- [Problem statement]: Repeat the data word for word. Do not include the pictures.

- [Exercise data]:
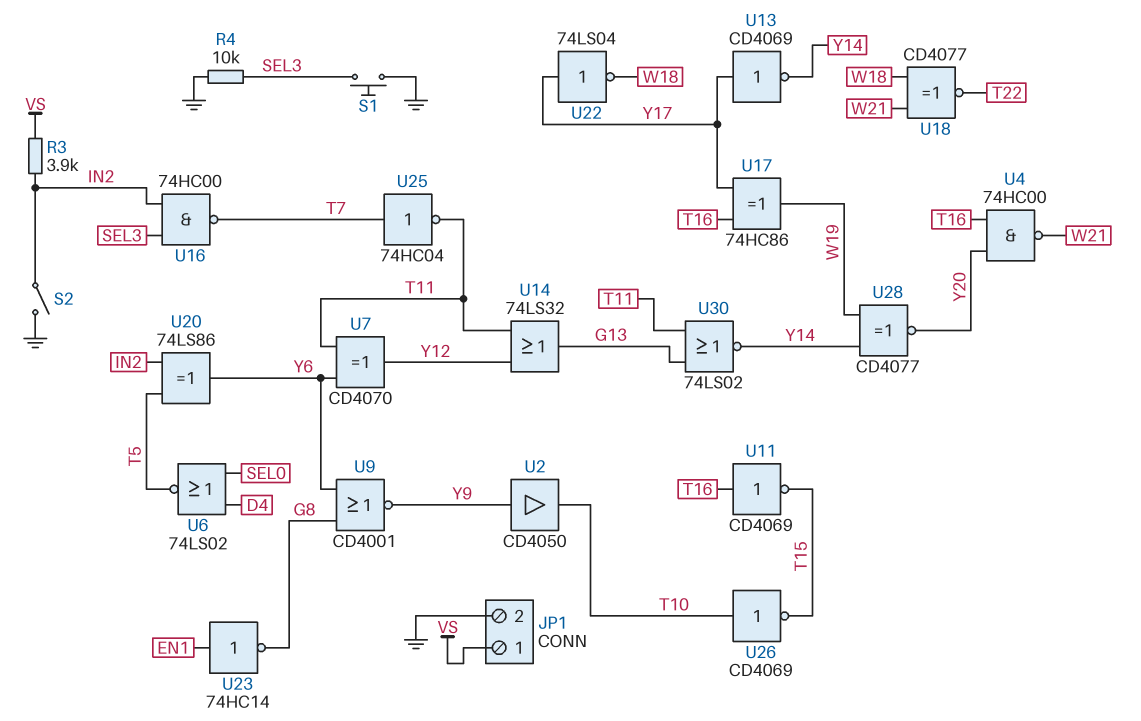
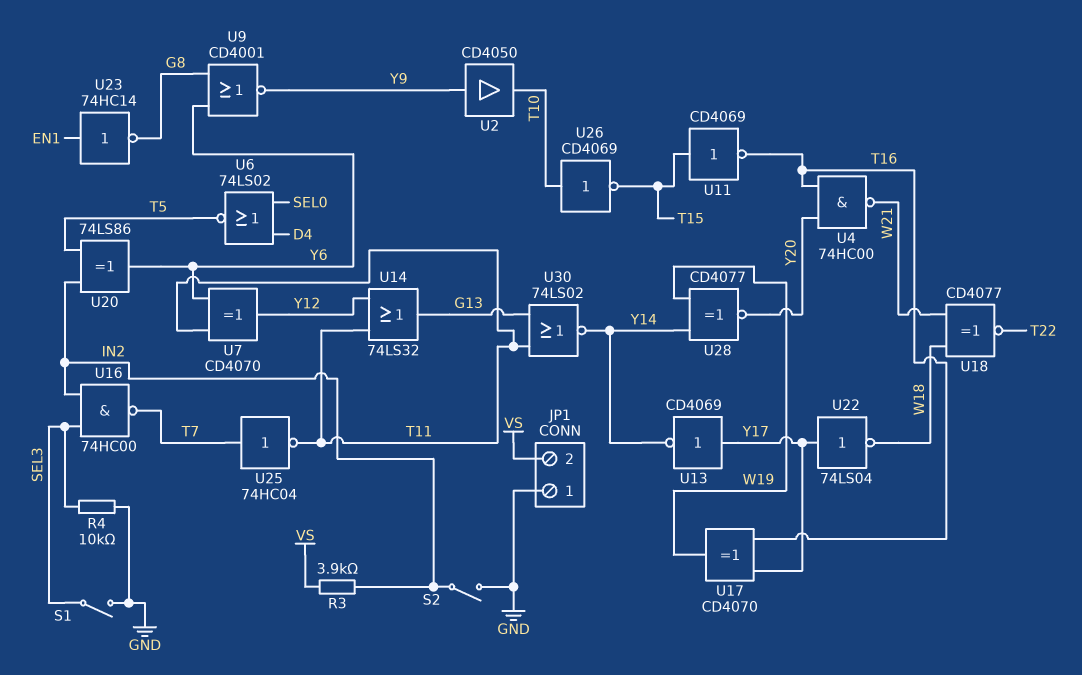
JP1 pin 1: VS -> GND
JP1 pin 2: GND -> VS
S1: button (GND, SEL3) -> switch (GND, SEL3)
U11: NOT CD4069 (in T16, out T15) -> NOT CD4069 (in T15, out T16)
U17: XOR 74HC86 (in T16, in Y17, out W19) -> XOR CD4070 (in T16, in Y17, out W19)

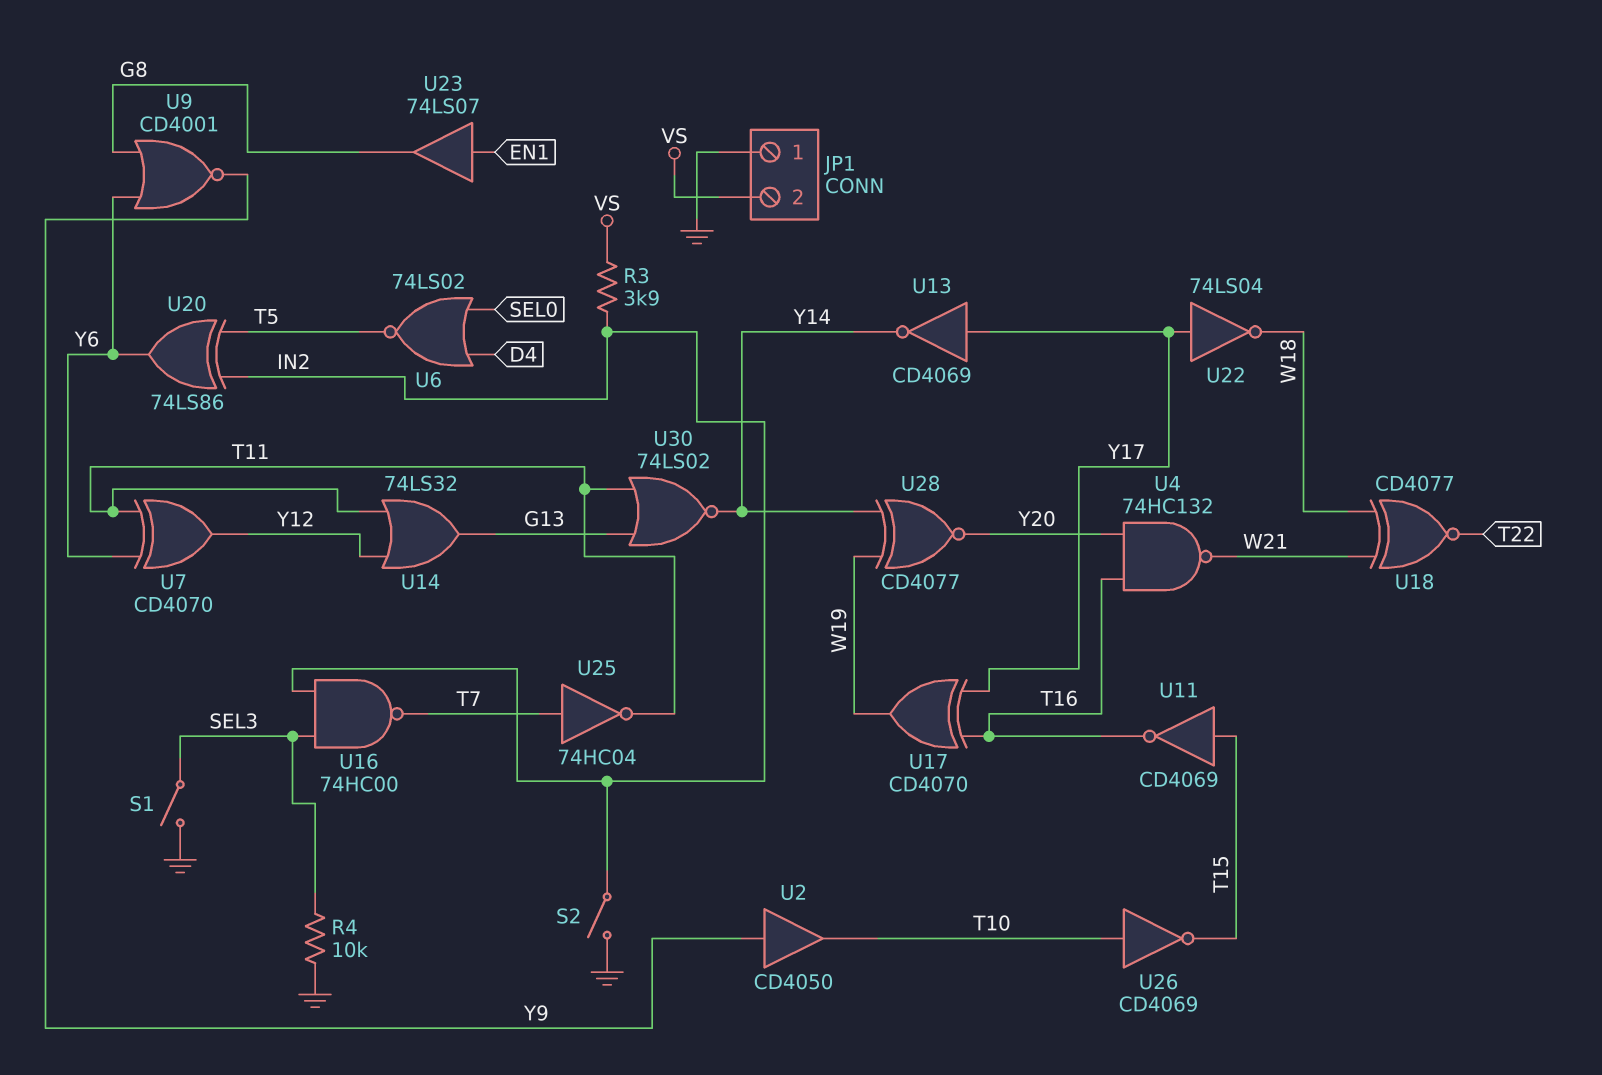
U4: NAND 74HC00 (in T16, in Y20, out W21) -> NAND 74HC132 (in T16, in Y20, out W21)
U23: NOT 74HC14 (in EN1, out G8) -> buffer 74LS07 (in EN1, out G8)

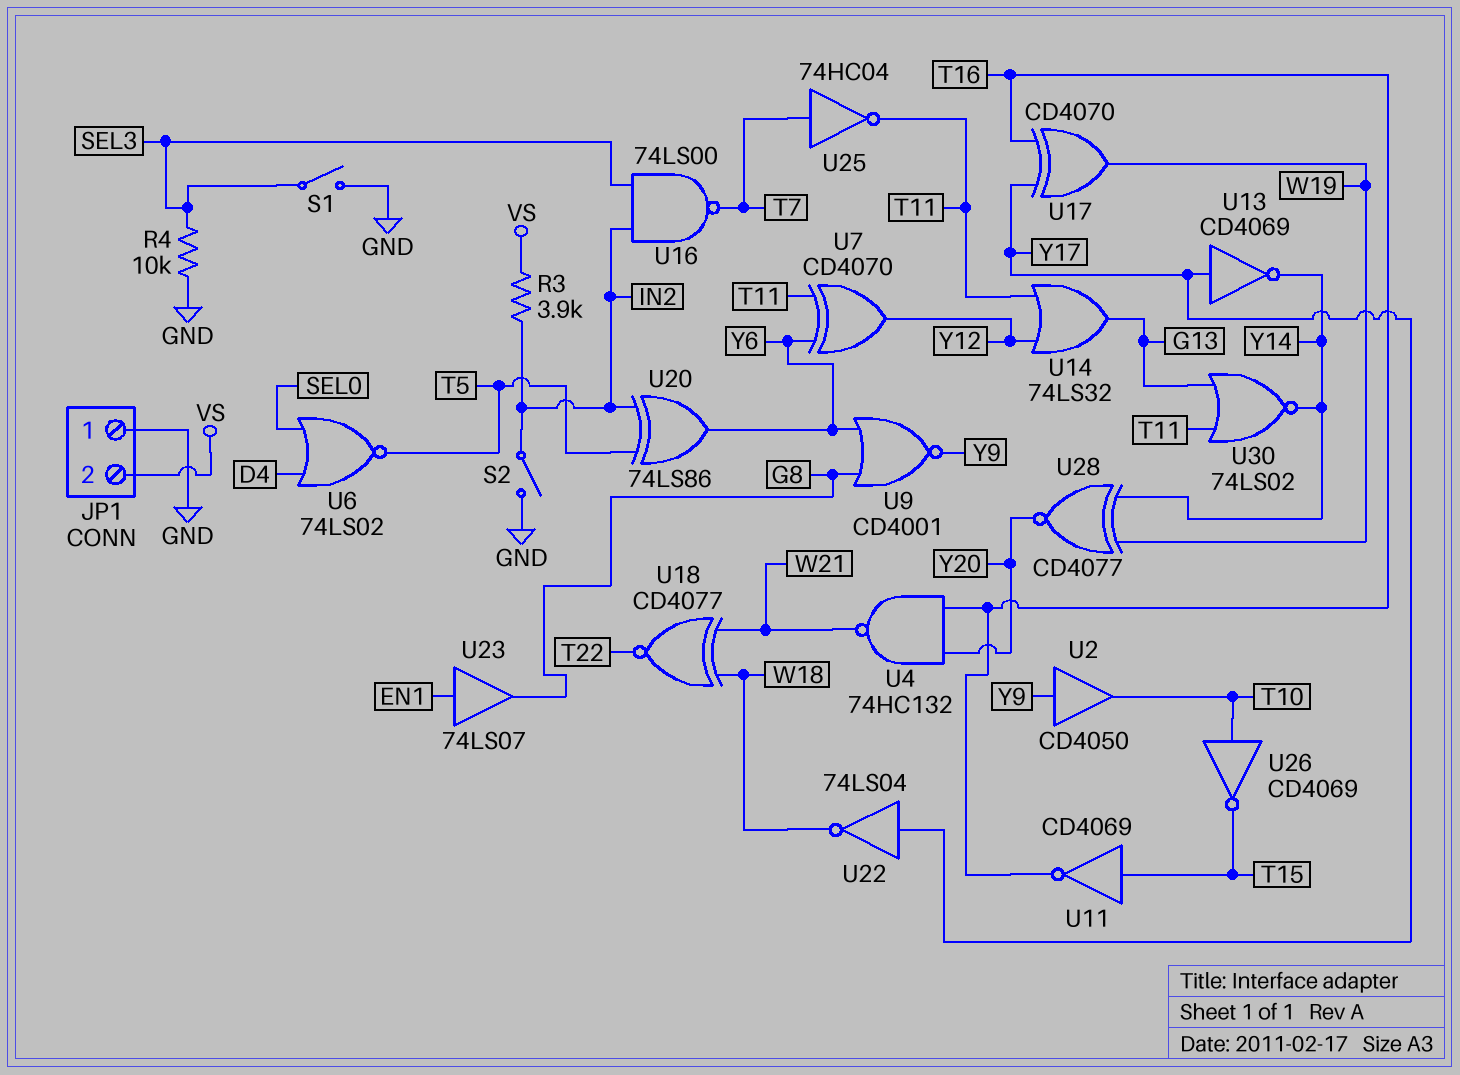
U16: NAND 74HC00 (in IN2, in SEL3, out T7) -> NAND 74LS00 (in IN2, in SEL3, out T7)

- [Exercise answer]:
JP1 pin 1: VS -> GND
JP1 pin 2: GND -> VS
S1: button (GND, SEL3) -> switch (GND, SEL3)
U11: NOT CD4069 (in T16, out T15) -> NOT CD4069 (in T15, out T16)
U17: XOR 74HC86 (in T16, in Y17, out W19) -> XOR CD4070 (in T16, in Y17, out W19)

U4: NAND 74HC00 (in T16, in Y20, out W21) -> NAND 74HC132 (in T16, in Y20, out W21)
U23: NOT 74HC14 (in EN1, out G8) -> buffer 74LS07 (in EN1, out G8)

U16: NAND 74HC00 (in IN2, in SEL3, out T7) -> NAND 74LS00 (in IN2, in SEL3, out T7)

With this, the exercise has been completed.